PROBLEM TO SOLVE: Give back each entry unchanged, minus pictures.

(Records from a data collection)
######

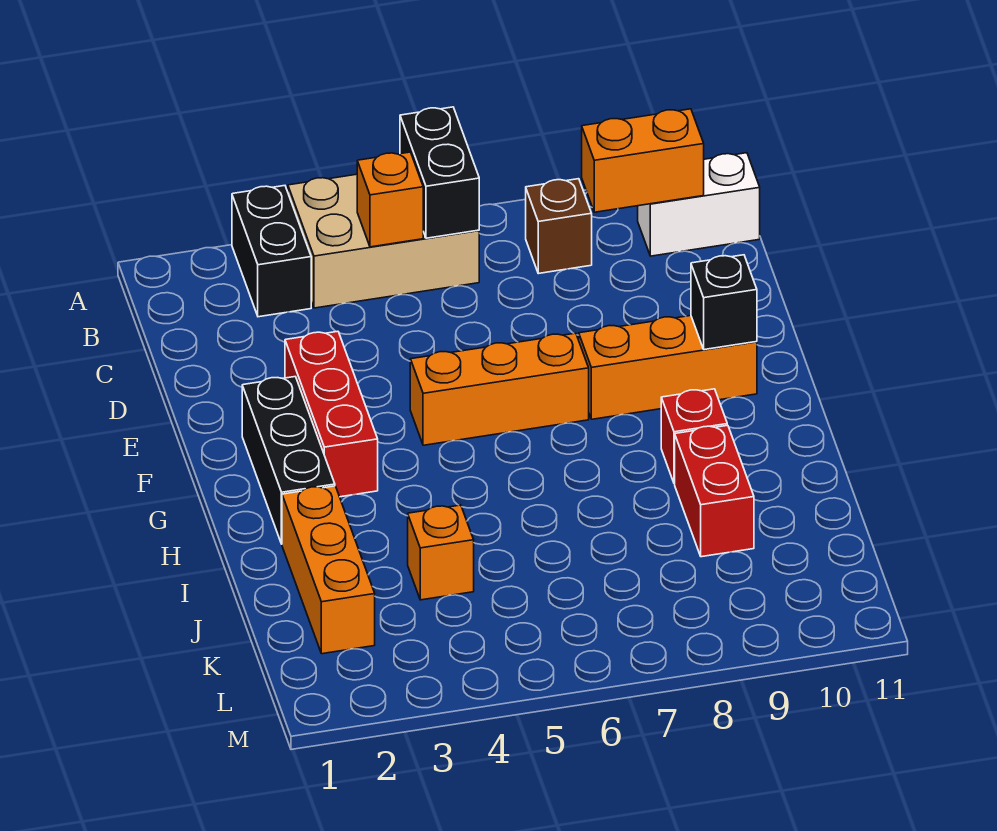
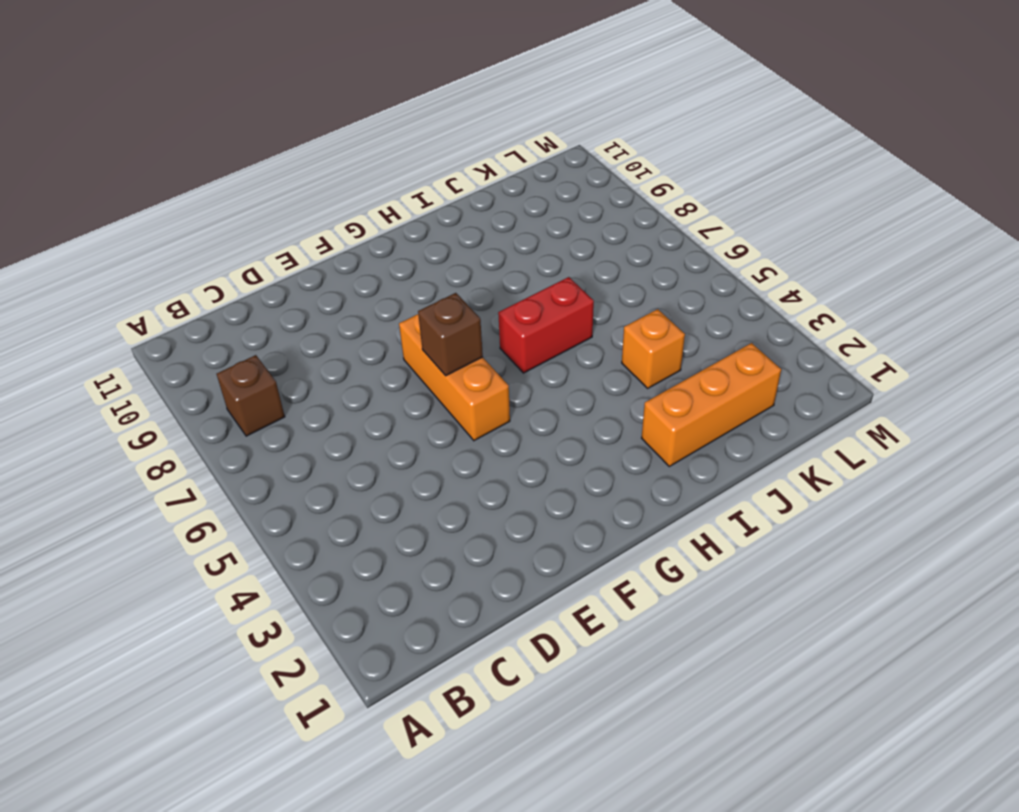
brown brick F6 level 2 -> none
red brick H6:I6 level 1 -> red brick I9:J9 level 1
none -> black brick A3:B3 level 1
none -> tan brick A4:B6 level 1
none -> white brick B10:B11 level 1

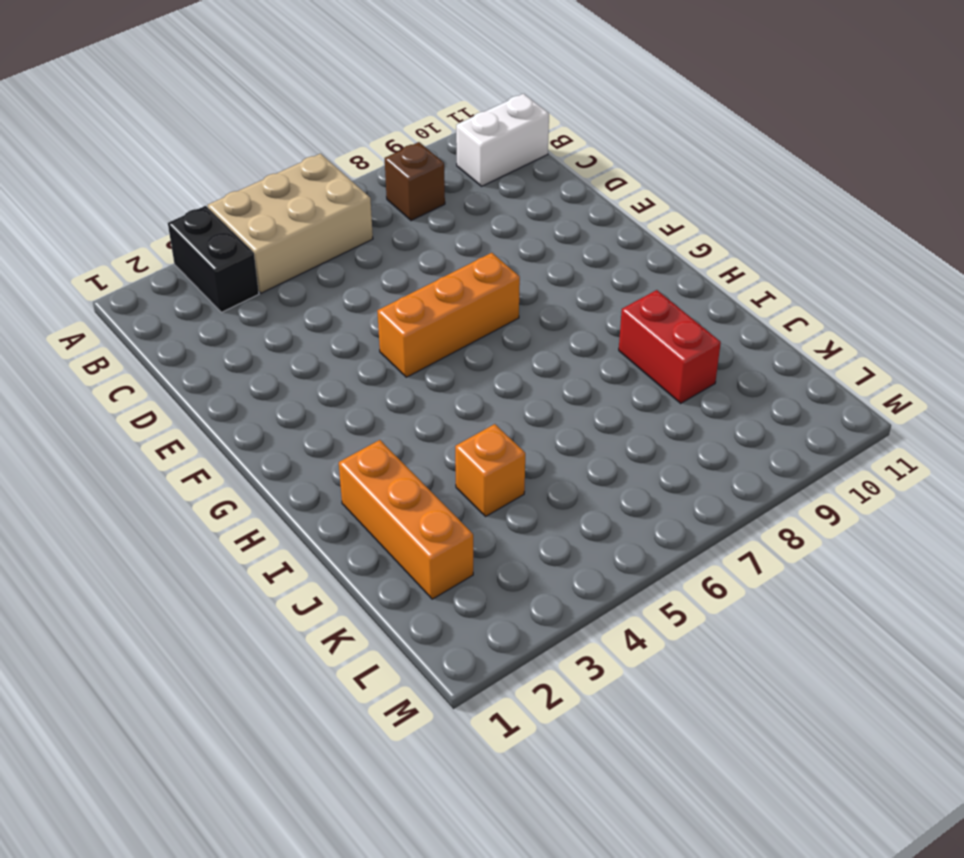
none -> red brick E3:G3 level 1
none -> black brick F2:H2 level 1
none -> orange brick F8:F10 level 1

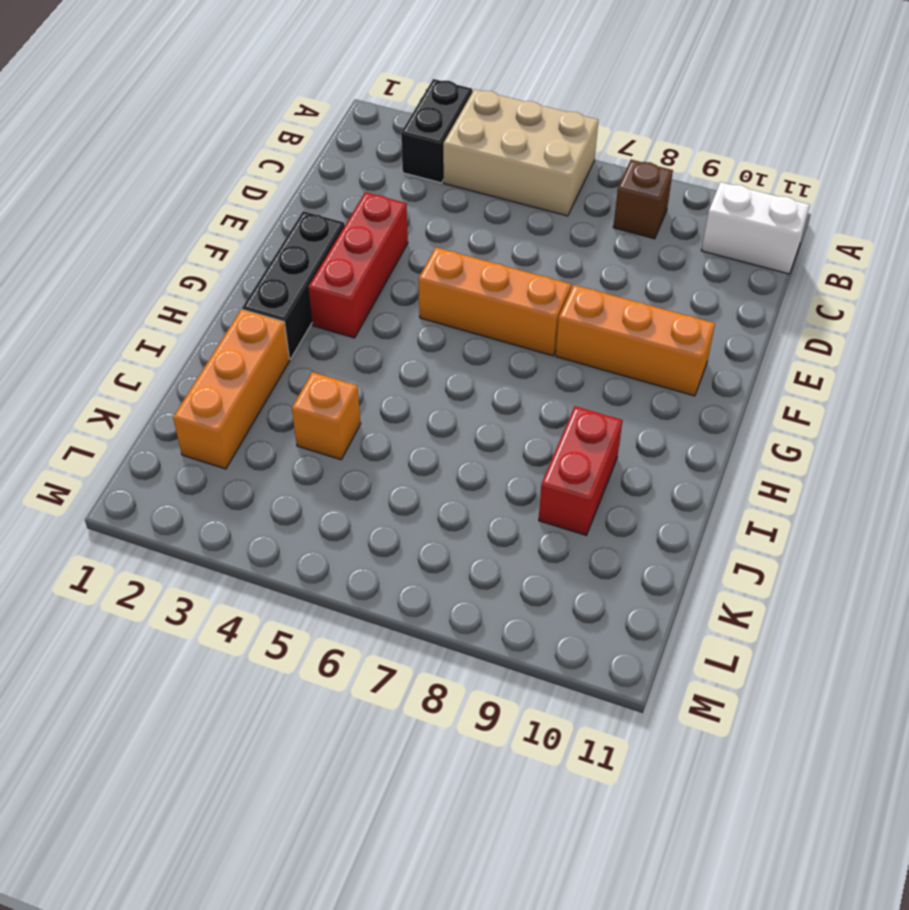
none -> red brick H9 level 1
none -> black brick A6:B6 level 2
none -> orange brick B5 level 2

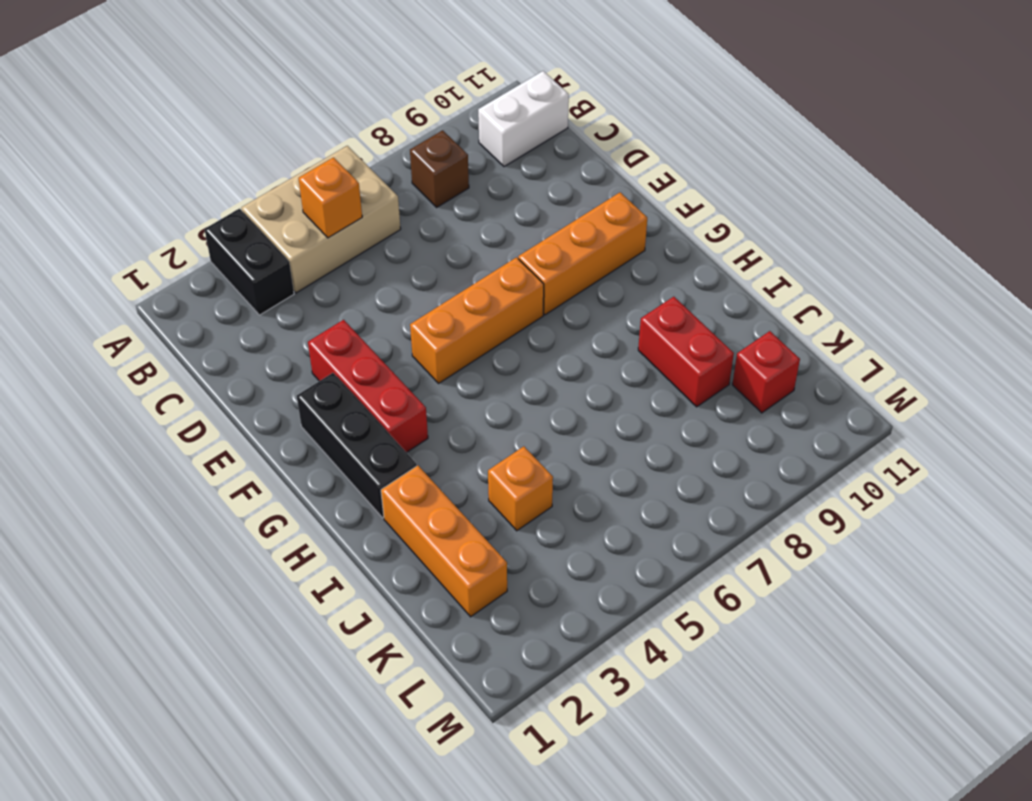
red brick K10 level 1 -> red brick H9 level 1
none -> black brick A6:B6 level 2
none -> orange brick B9:B10 level 2
none -> black brick F10 level 2

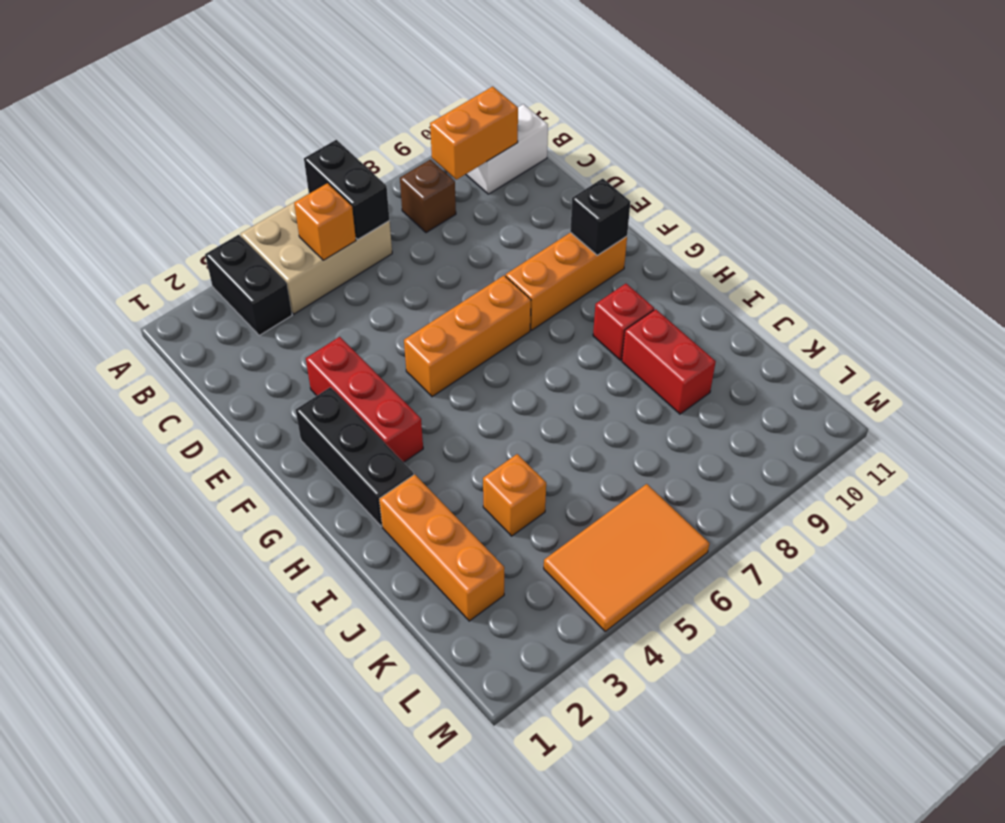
orange tile L4:M6 level 1 -> none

######

PROBLEM SOLUTION:
brown brick F6 level 2 -> none
red brick H6:I6 level 1 -> red brick I9:J9 level 1
none -> black brick A3:B3 level 1
none -> tan brick A4:B6 level 1
none -> white brick B10:B11 level 1

none -> red brick E3:G3 level 1
none -> black brick F2:H2 level 1
none -> orange brick F8:F10 level 1

none -> red brick H9 level 1
none -> black brick A6:B6 level 2
none -> orange brick B5 level 2

red brick K10 level 1 -> red brick H9 level 1
none -> black brick A6:B6 level 2
none -> orange brick B9:B10 level 2
none -> black brick F10 level 2

orange tile L4:M6 level 1 -> none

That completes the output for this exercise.